The problem. Transcribe every line of the material below without change, apart from dropping the pictures.

Source data.
——————————

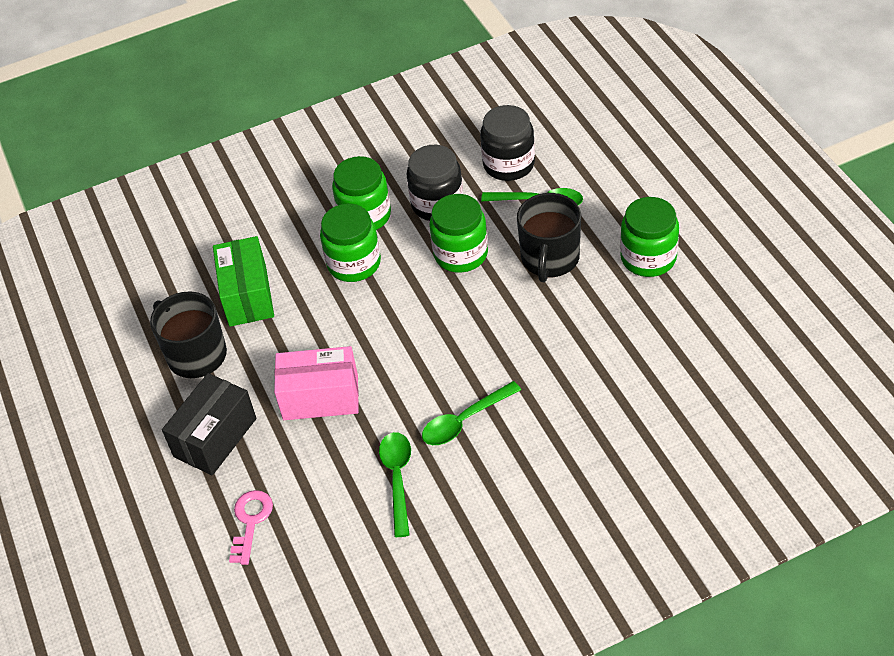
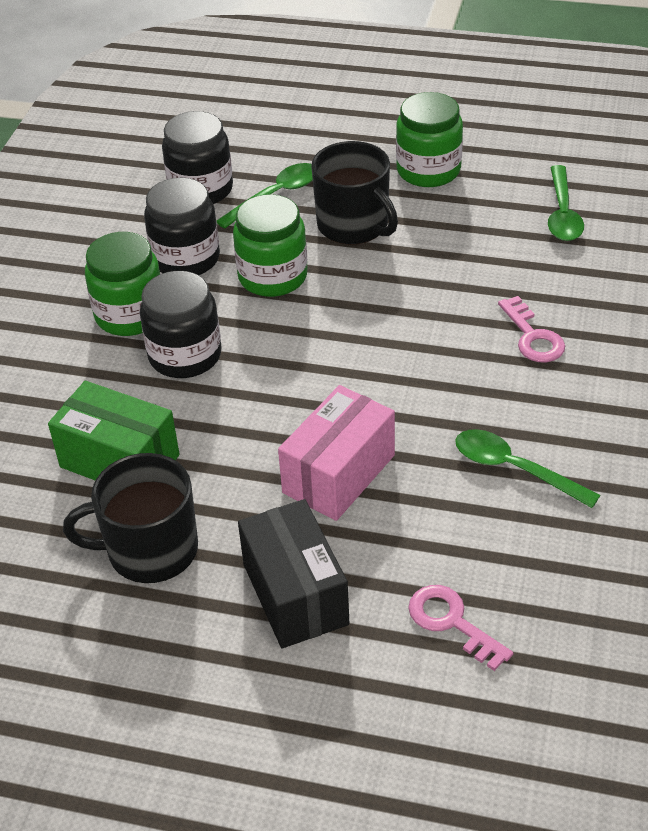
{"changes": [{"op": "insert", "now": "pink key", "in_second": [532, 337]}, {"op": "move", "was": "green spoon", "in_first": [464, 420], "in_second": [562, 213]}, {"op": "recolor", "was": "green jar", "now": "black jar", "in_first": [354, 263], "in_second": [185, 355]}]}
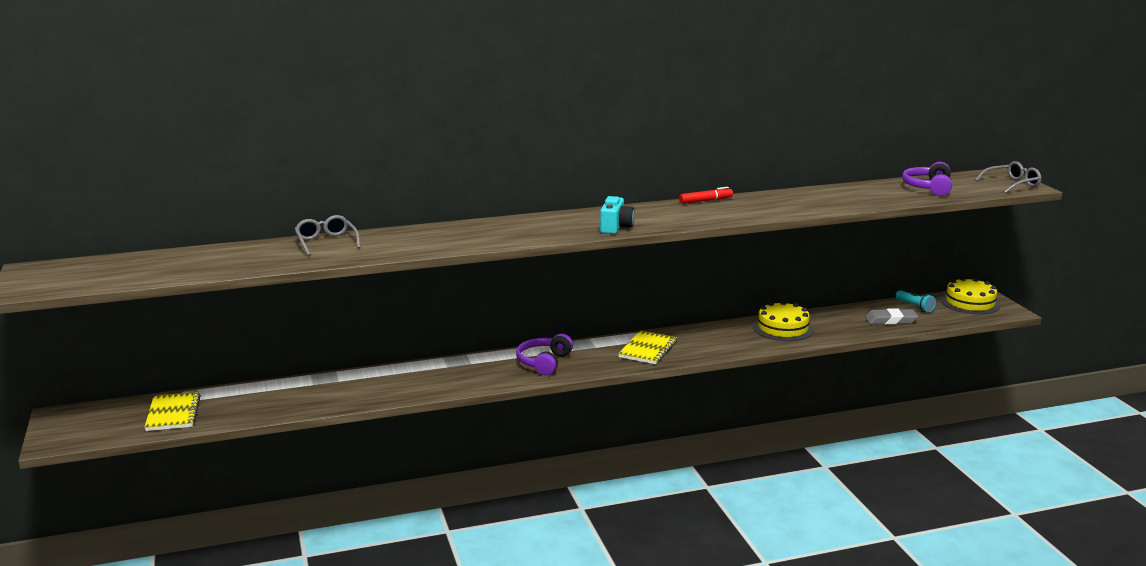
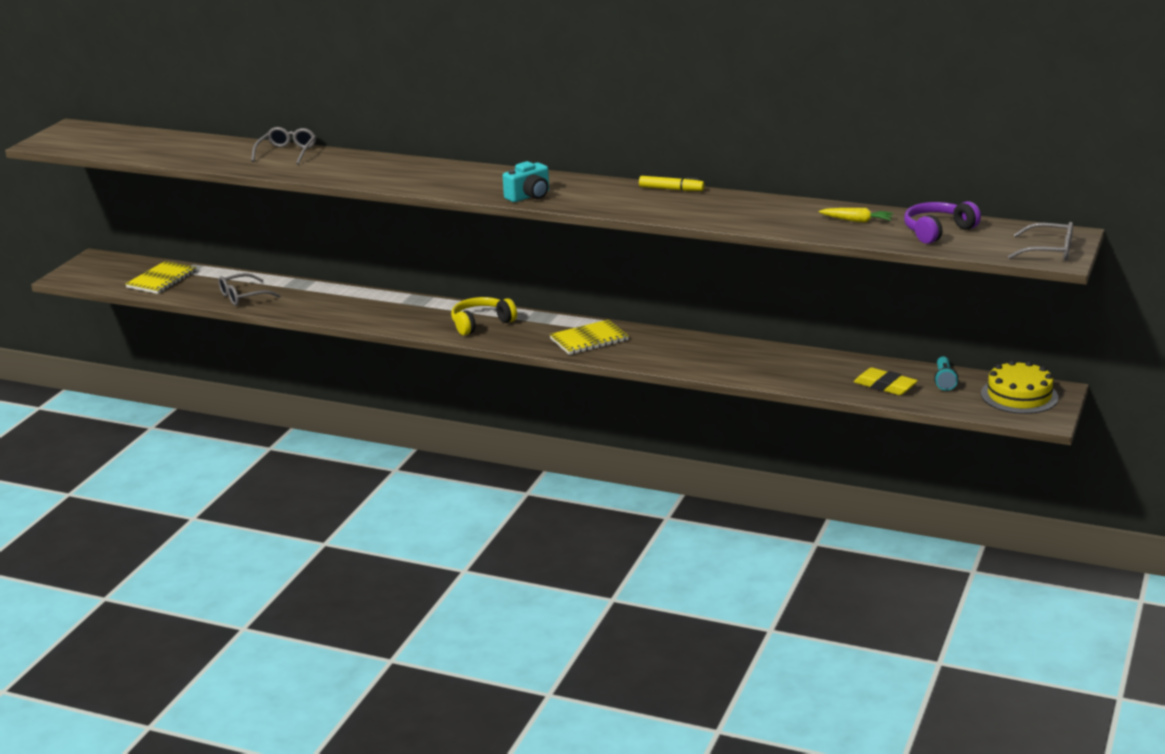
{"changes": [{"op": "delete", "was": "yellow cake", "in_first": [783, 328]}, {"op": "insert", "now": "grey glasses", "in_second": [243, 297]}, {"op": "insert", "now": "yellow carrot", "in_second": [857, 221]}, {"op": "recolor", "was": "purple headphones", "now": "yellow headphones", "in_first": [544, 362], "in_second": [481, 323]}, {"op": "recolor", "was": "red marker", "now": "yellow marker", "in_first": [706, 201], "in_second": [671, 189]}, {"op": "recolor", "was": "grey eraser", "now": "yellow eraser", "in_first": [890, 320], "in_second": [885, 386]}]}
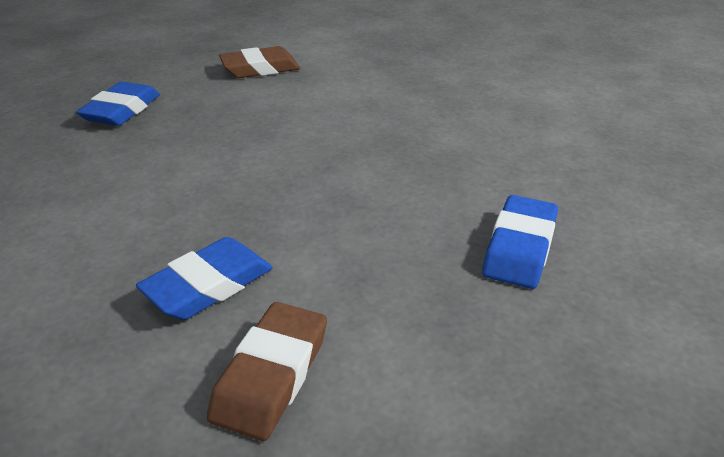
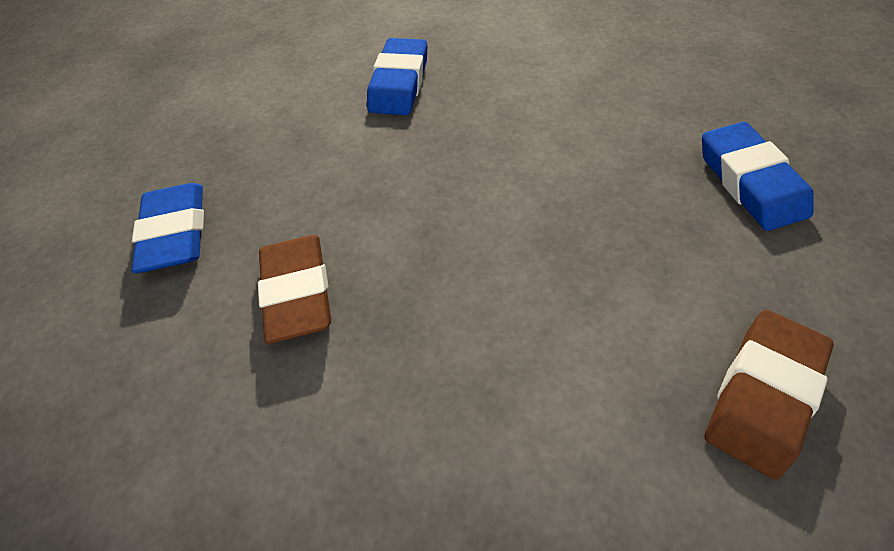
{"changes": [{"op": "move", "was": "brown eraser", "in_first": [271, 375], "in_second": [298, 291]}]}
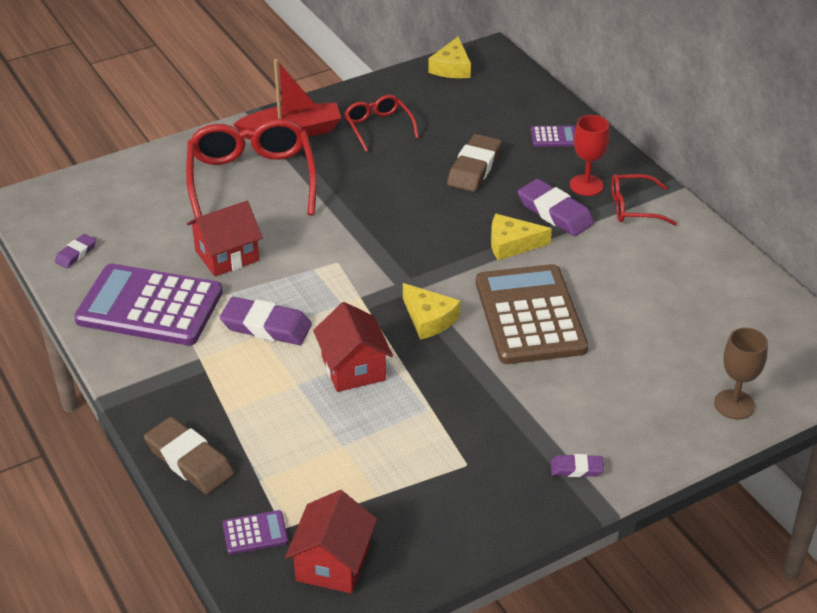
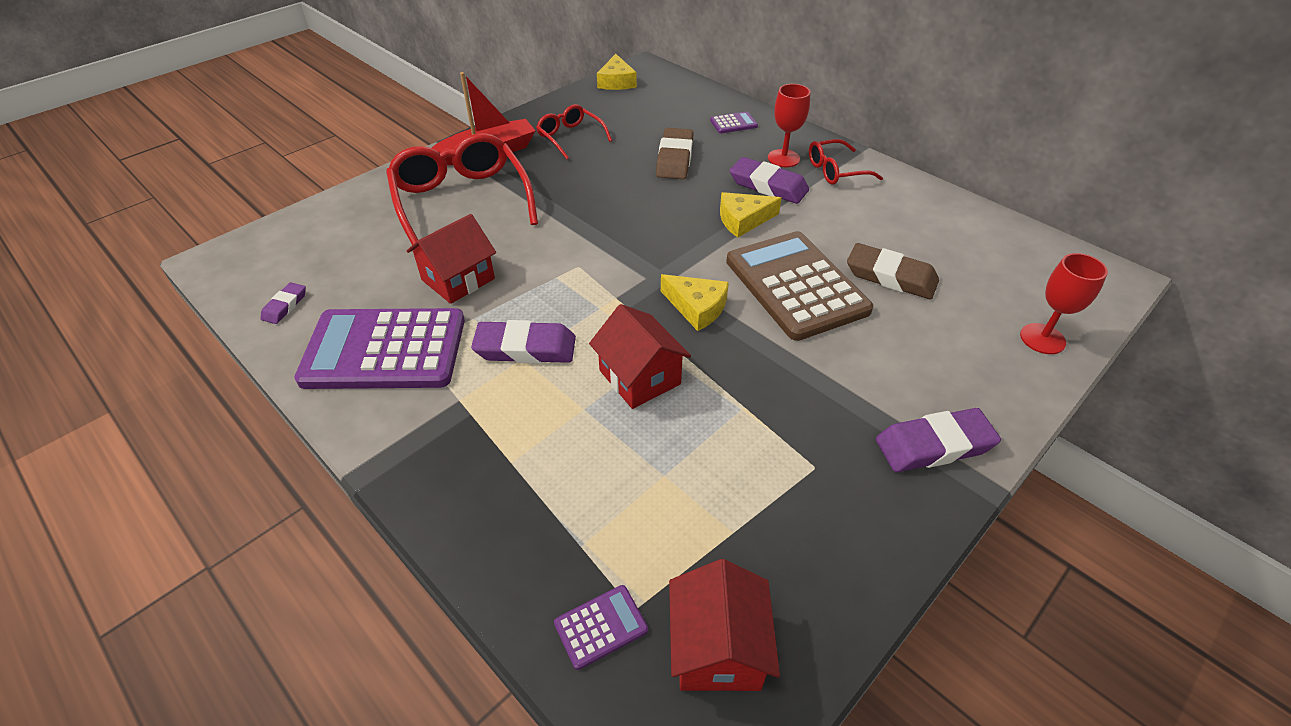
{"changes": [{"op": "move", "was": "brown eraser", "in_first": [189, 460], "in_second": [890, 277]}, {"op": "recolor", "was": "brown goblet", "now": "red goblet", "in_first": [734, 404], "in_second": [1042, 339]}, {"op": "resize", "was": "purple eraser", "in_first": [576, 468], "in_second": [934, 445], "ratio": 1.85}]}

——————————

Result of this task.
{"changes": [{"op": "insert", "now": "pink key", "in_second": [532, 337]}, {"op": "move", "was": "green spoon", "in_first": [464, 420], "in_second": [562, 213]}, {"op": "recolor", "was": "green jar", "now": "black jar", "in_first": [354, 263], "in_second": [185, 355]}]}
{"changes": [{"op": "delete", "was": "yellow cake", "in_first": [783, 328]}, {"op": "insert", "now": "grey glasses", "in_second": [243, 297]}, {"op": "insert", "now": "yellow carrot", "in_second": [857, 221]}, {"op": "recolor", "was": "purple headphones", "now": "yellow headphones", "in_first": [544, 362], "in_second": [481, 323]}, {"op": "recolor", "was": "red marker", "now": "yellow marker", "in_first": [706, 201], "in_second": [671, 189]}, {"op": "recolor", "was": "grey eraser", "now": "yellow eraser", "in_first": [890, 320], "in_second": [885, 386]}]}
{"changes": [{"op": "move", "was": "brown eraser", "in_first": [271, 375], "in_second": [298, 291]}]}
{"changes": [{"op": "move", "was": "brown eraser", "in_first": [189, 460], "in_second": [890, 277]}, {"op": "recolor", "was": "brown goblet", "now": "red goblet", "in_first": [734, 404], "in_second": [1042, 339]}, {"op": "resize", "was": "purple eraser", "in_first": [576, 468], "in_second": [934, 445], "ratio": 1.85}]}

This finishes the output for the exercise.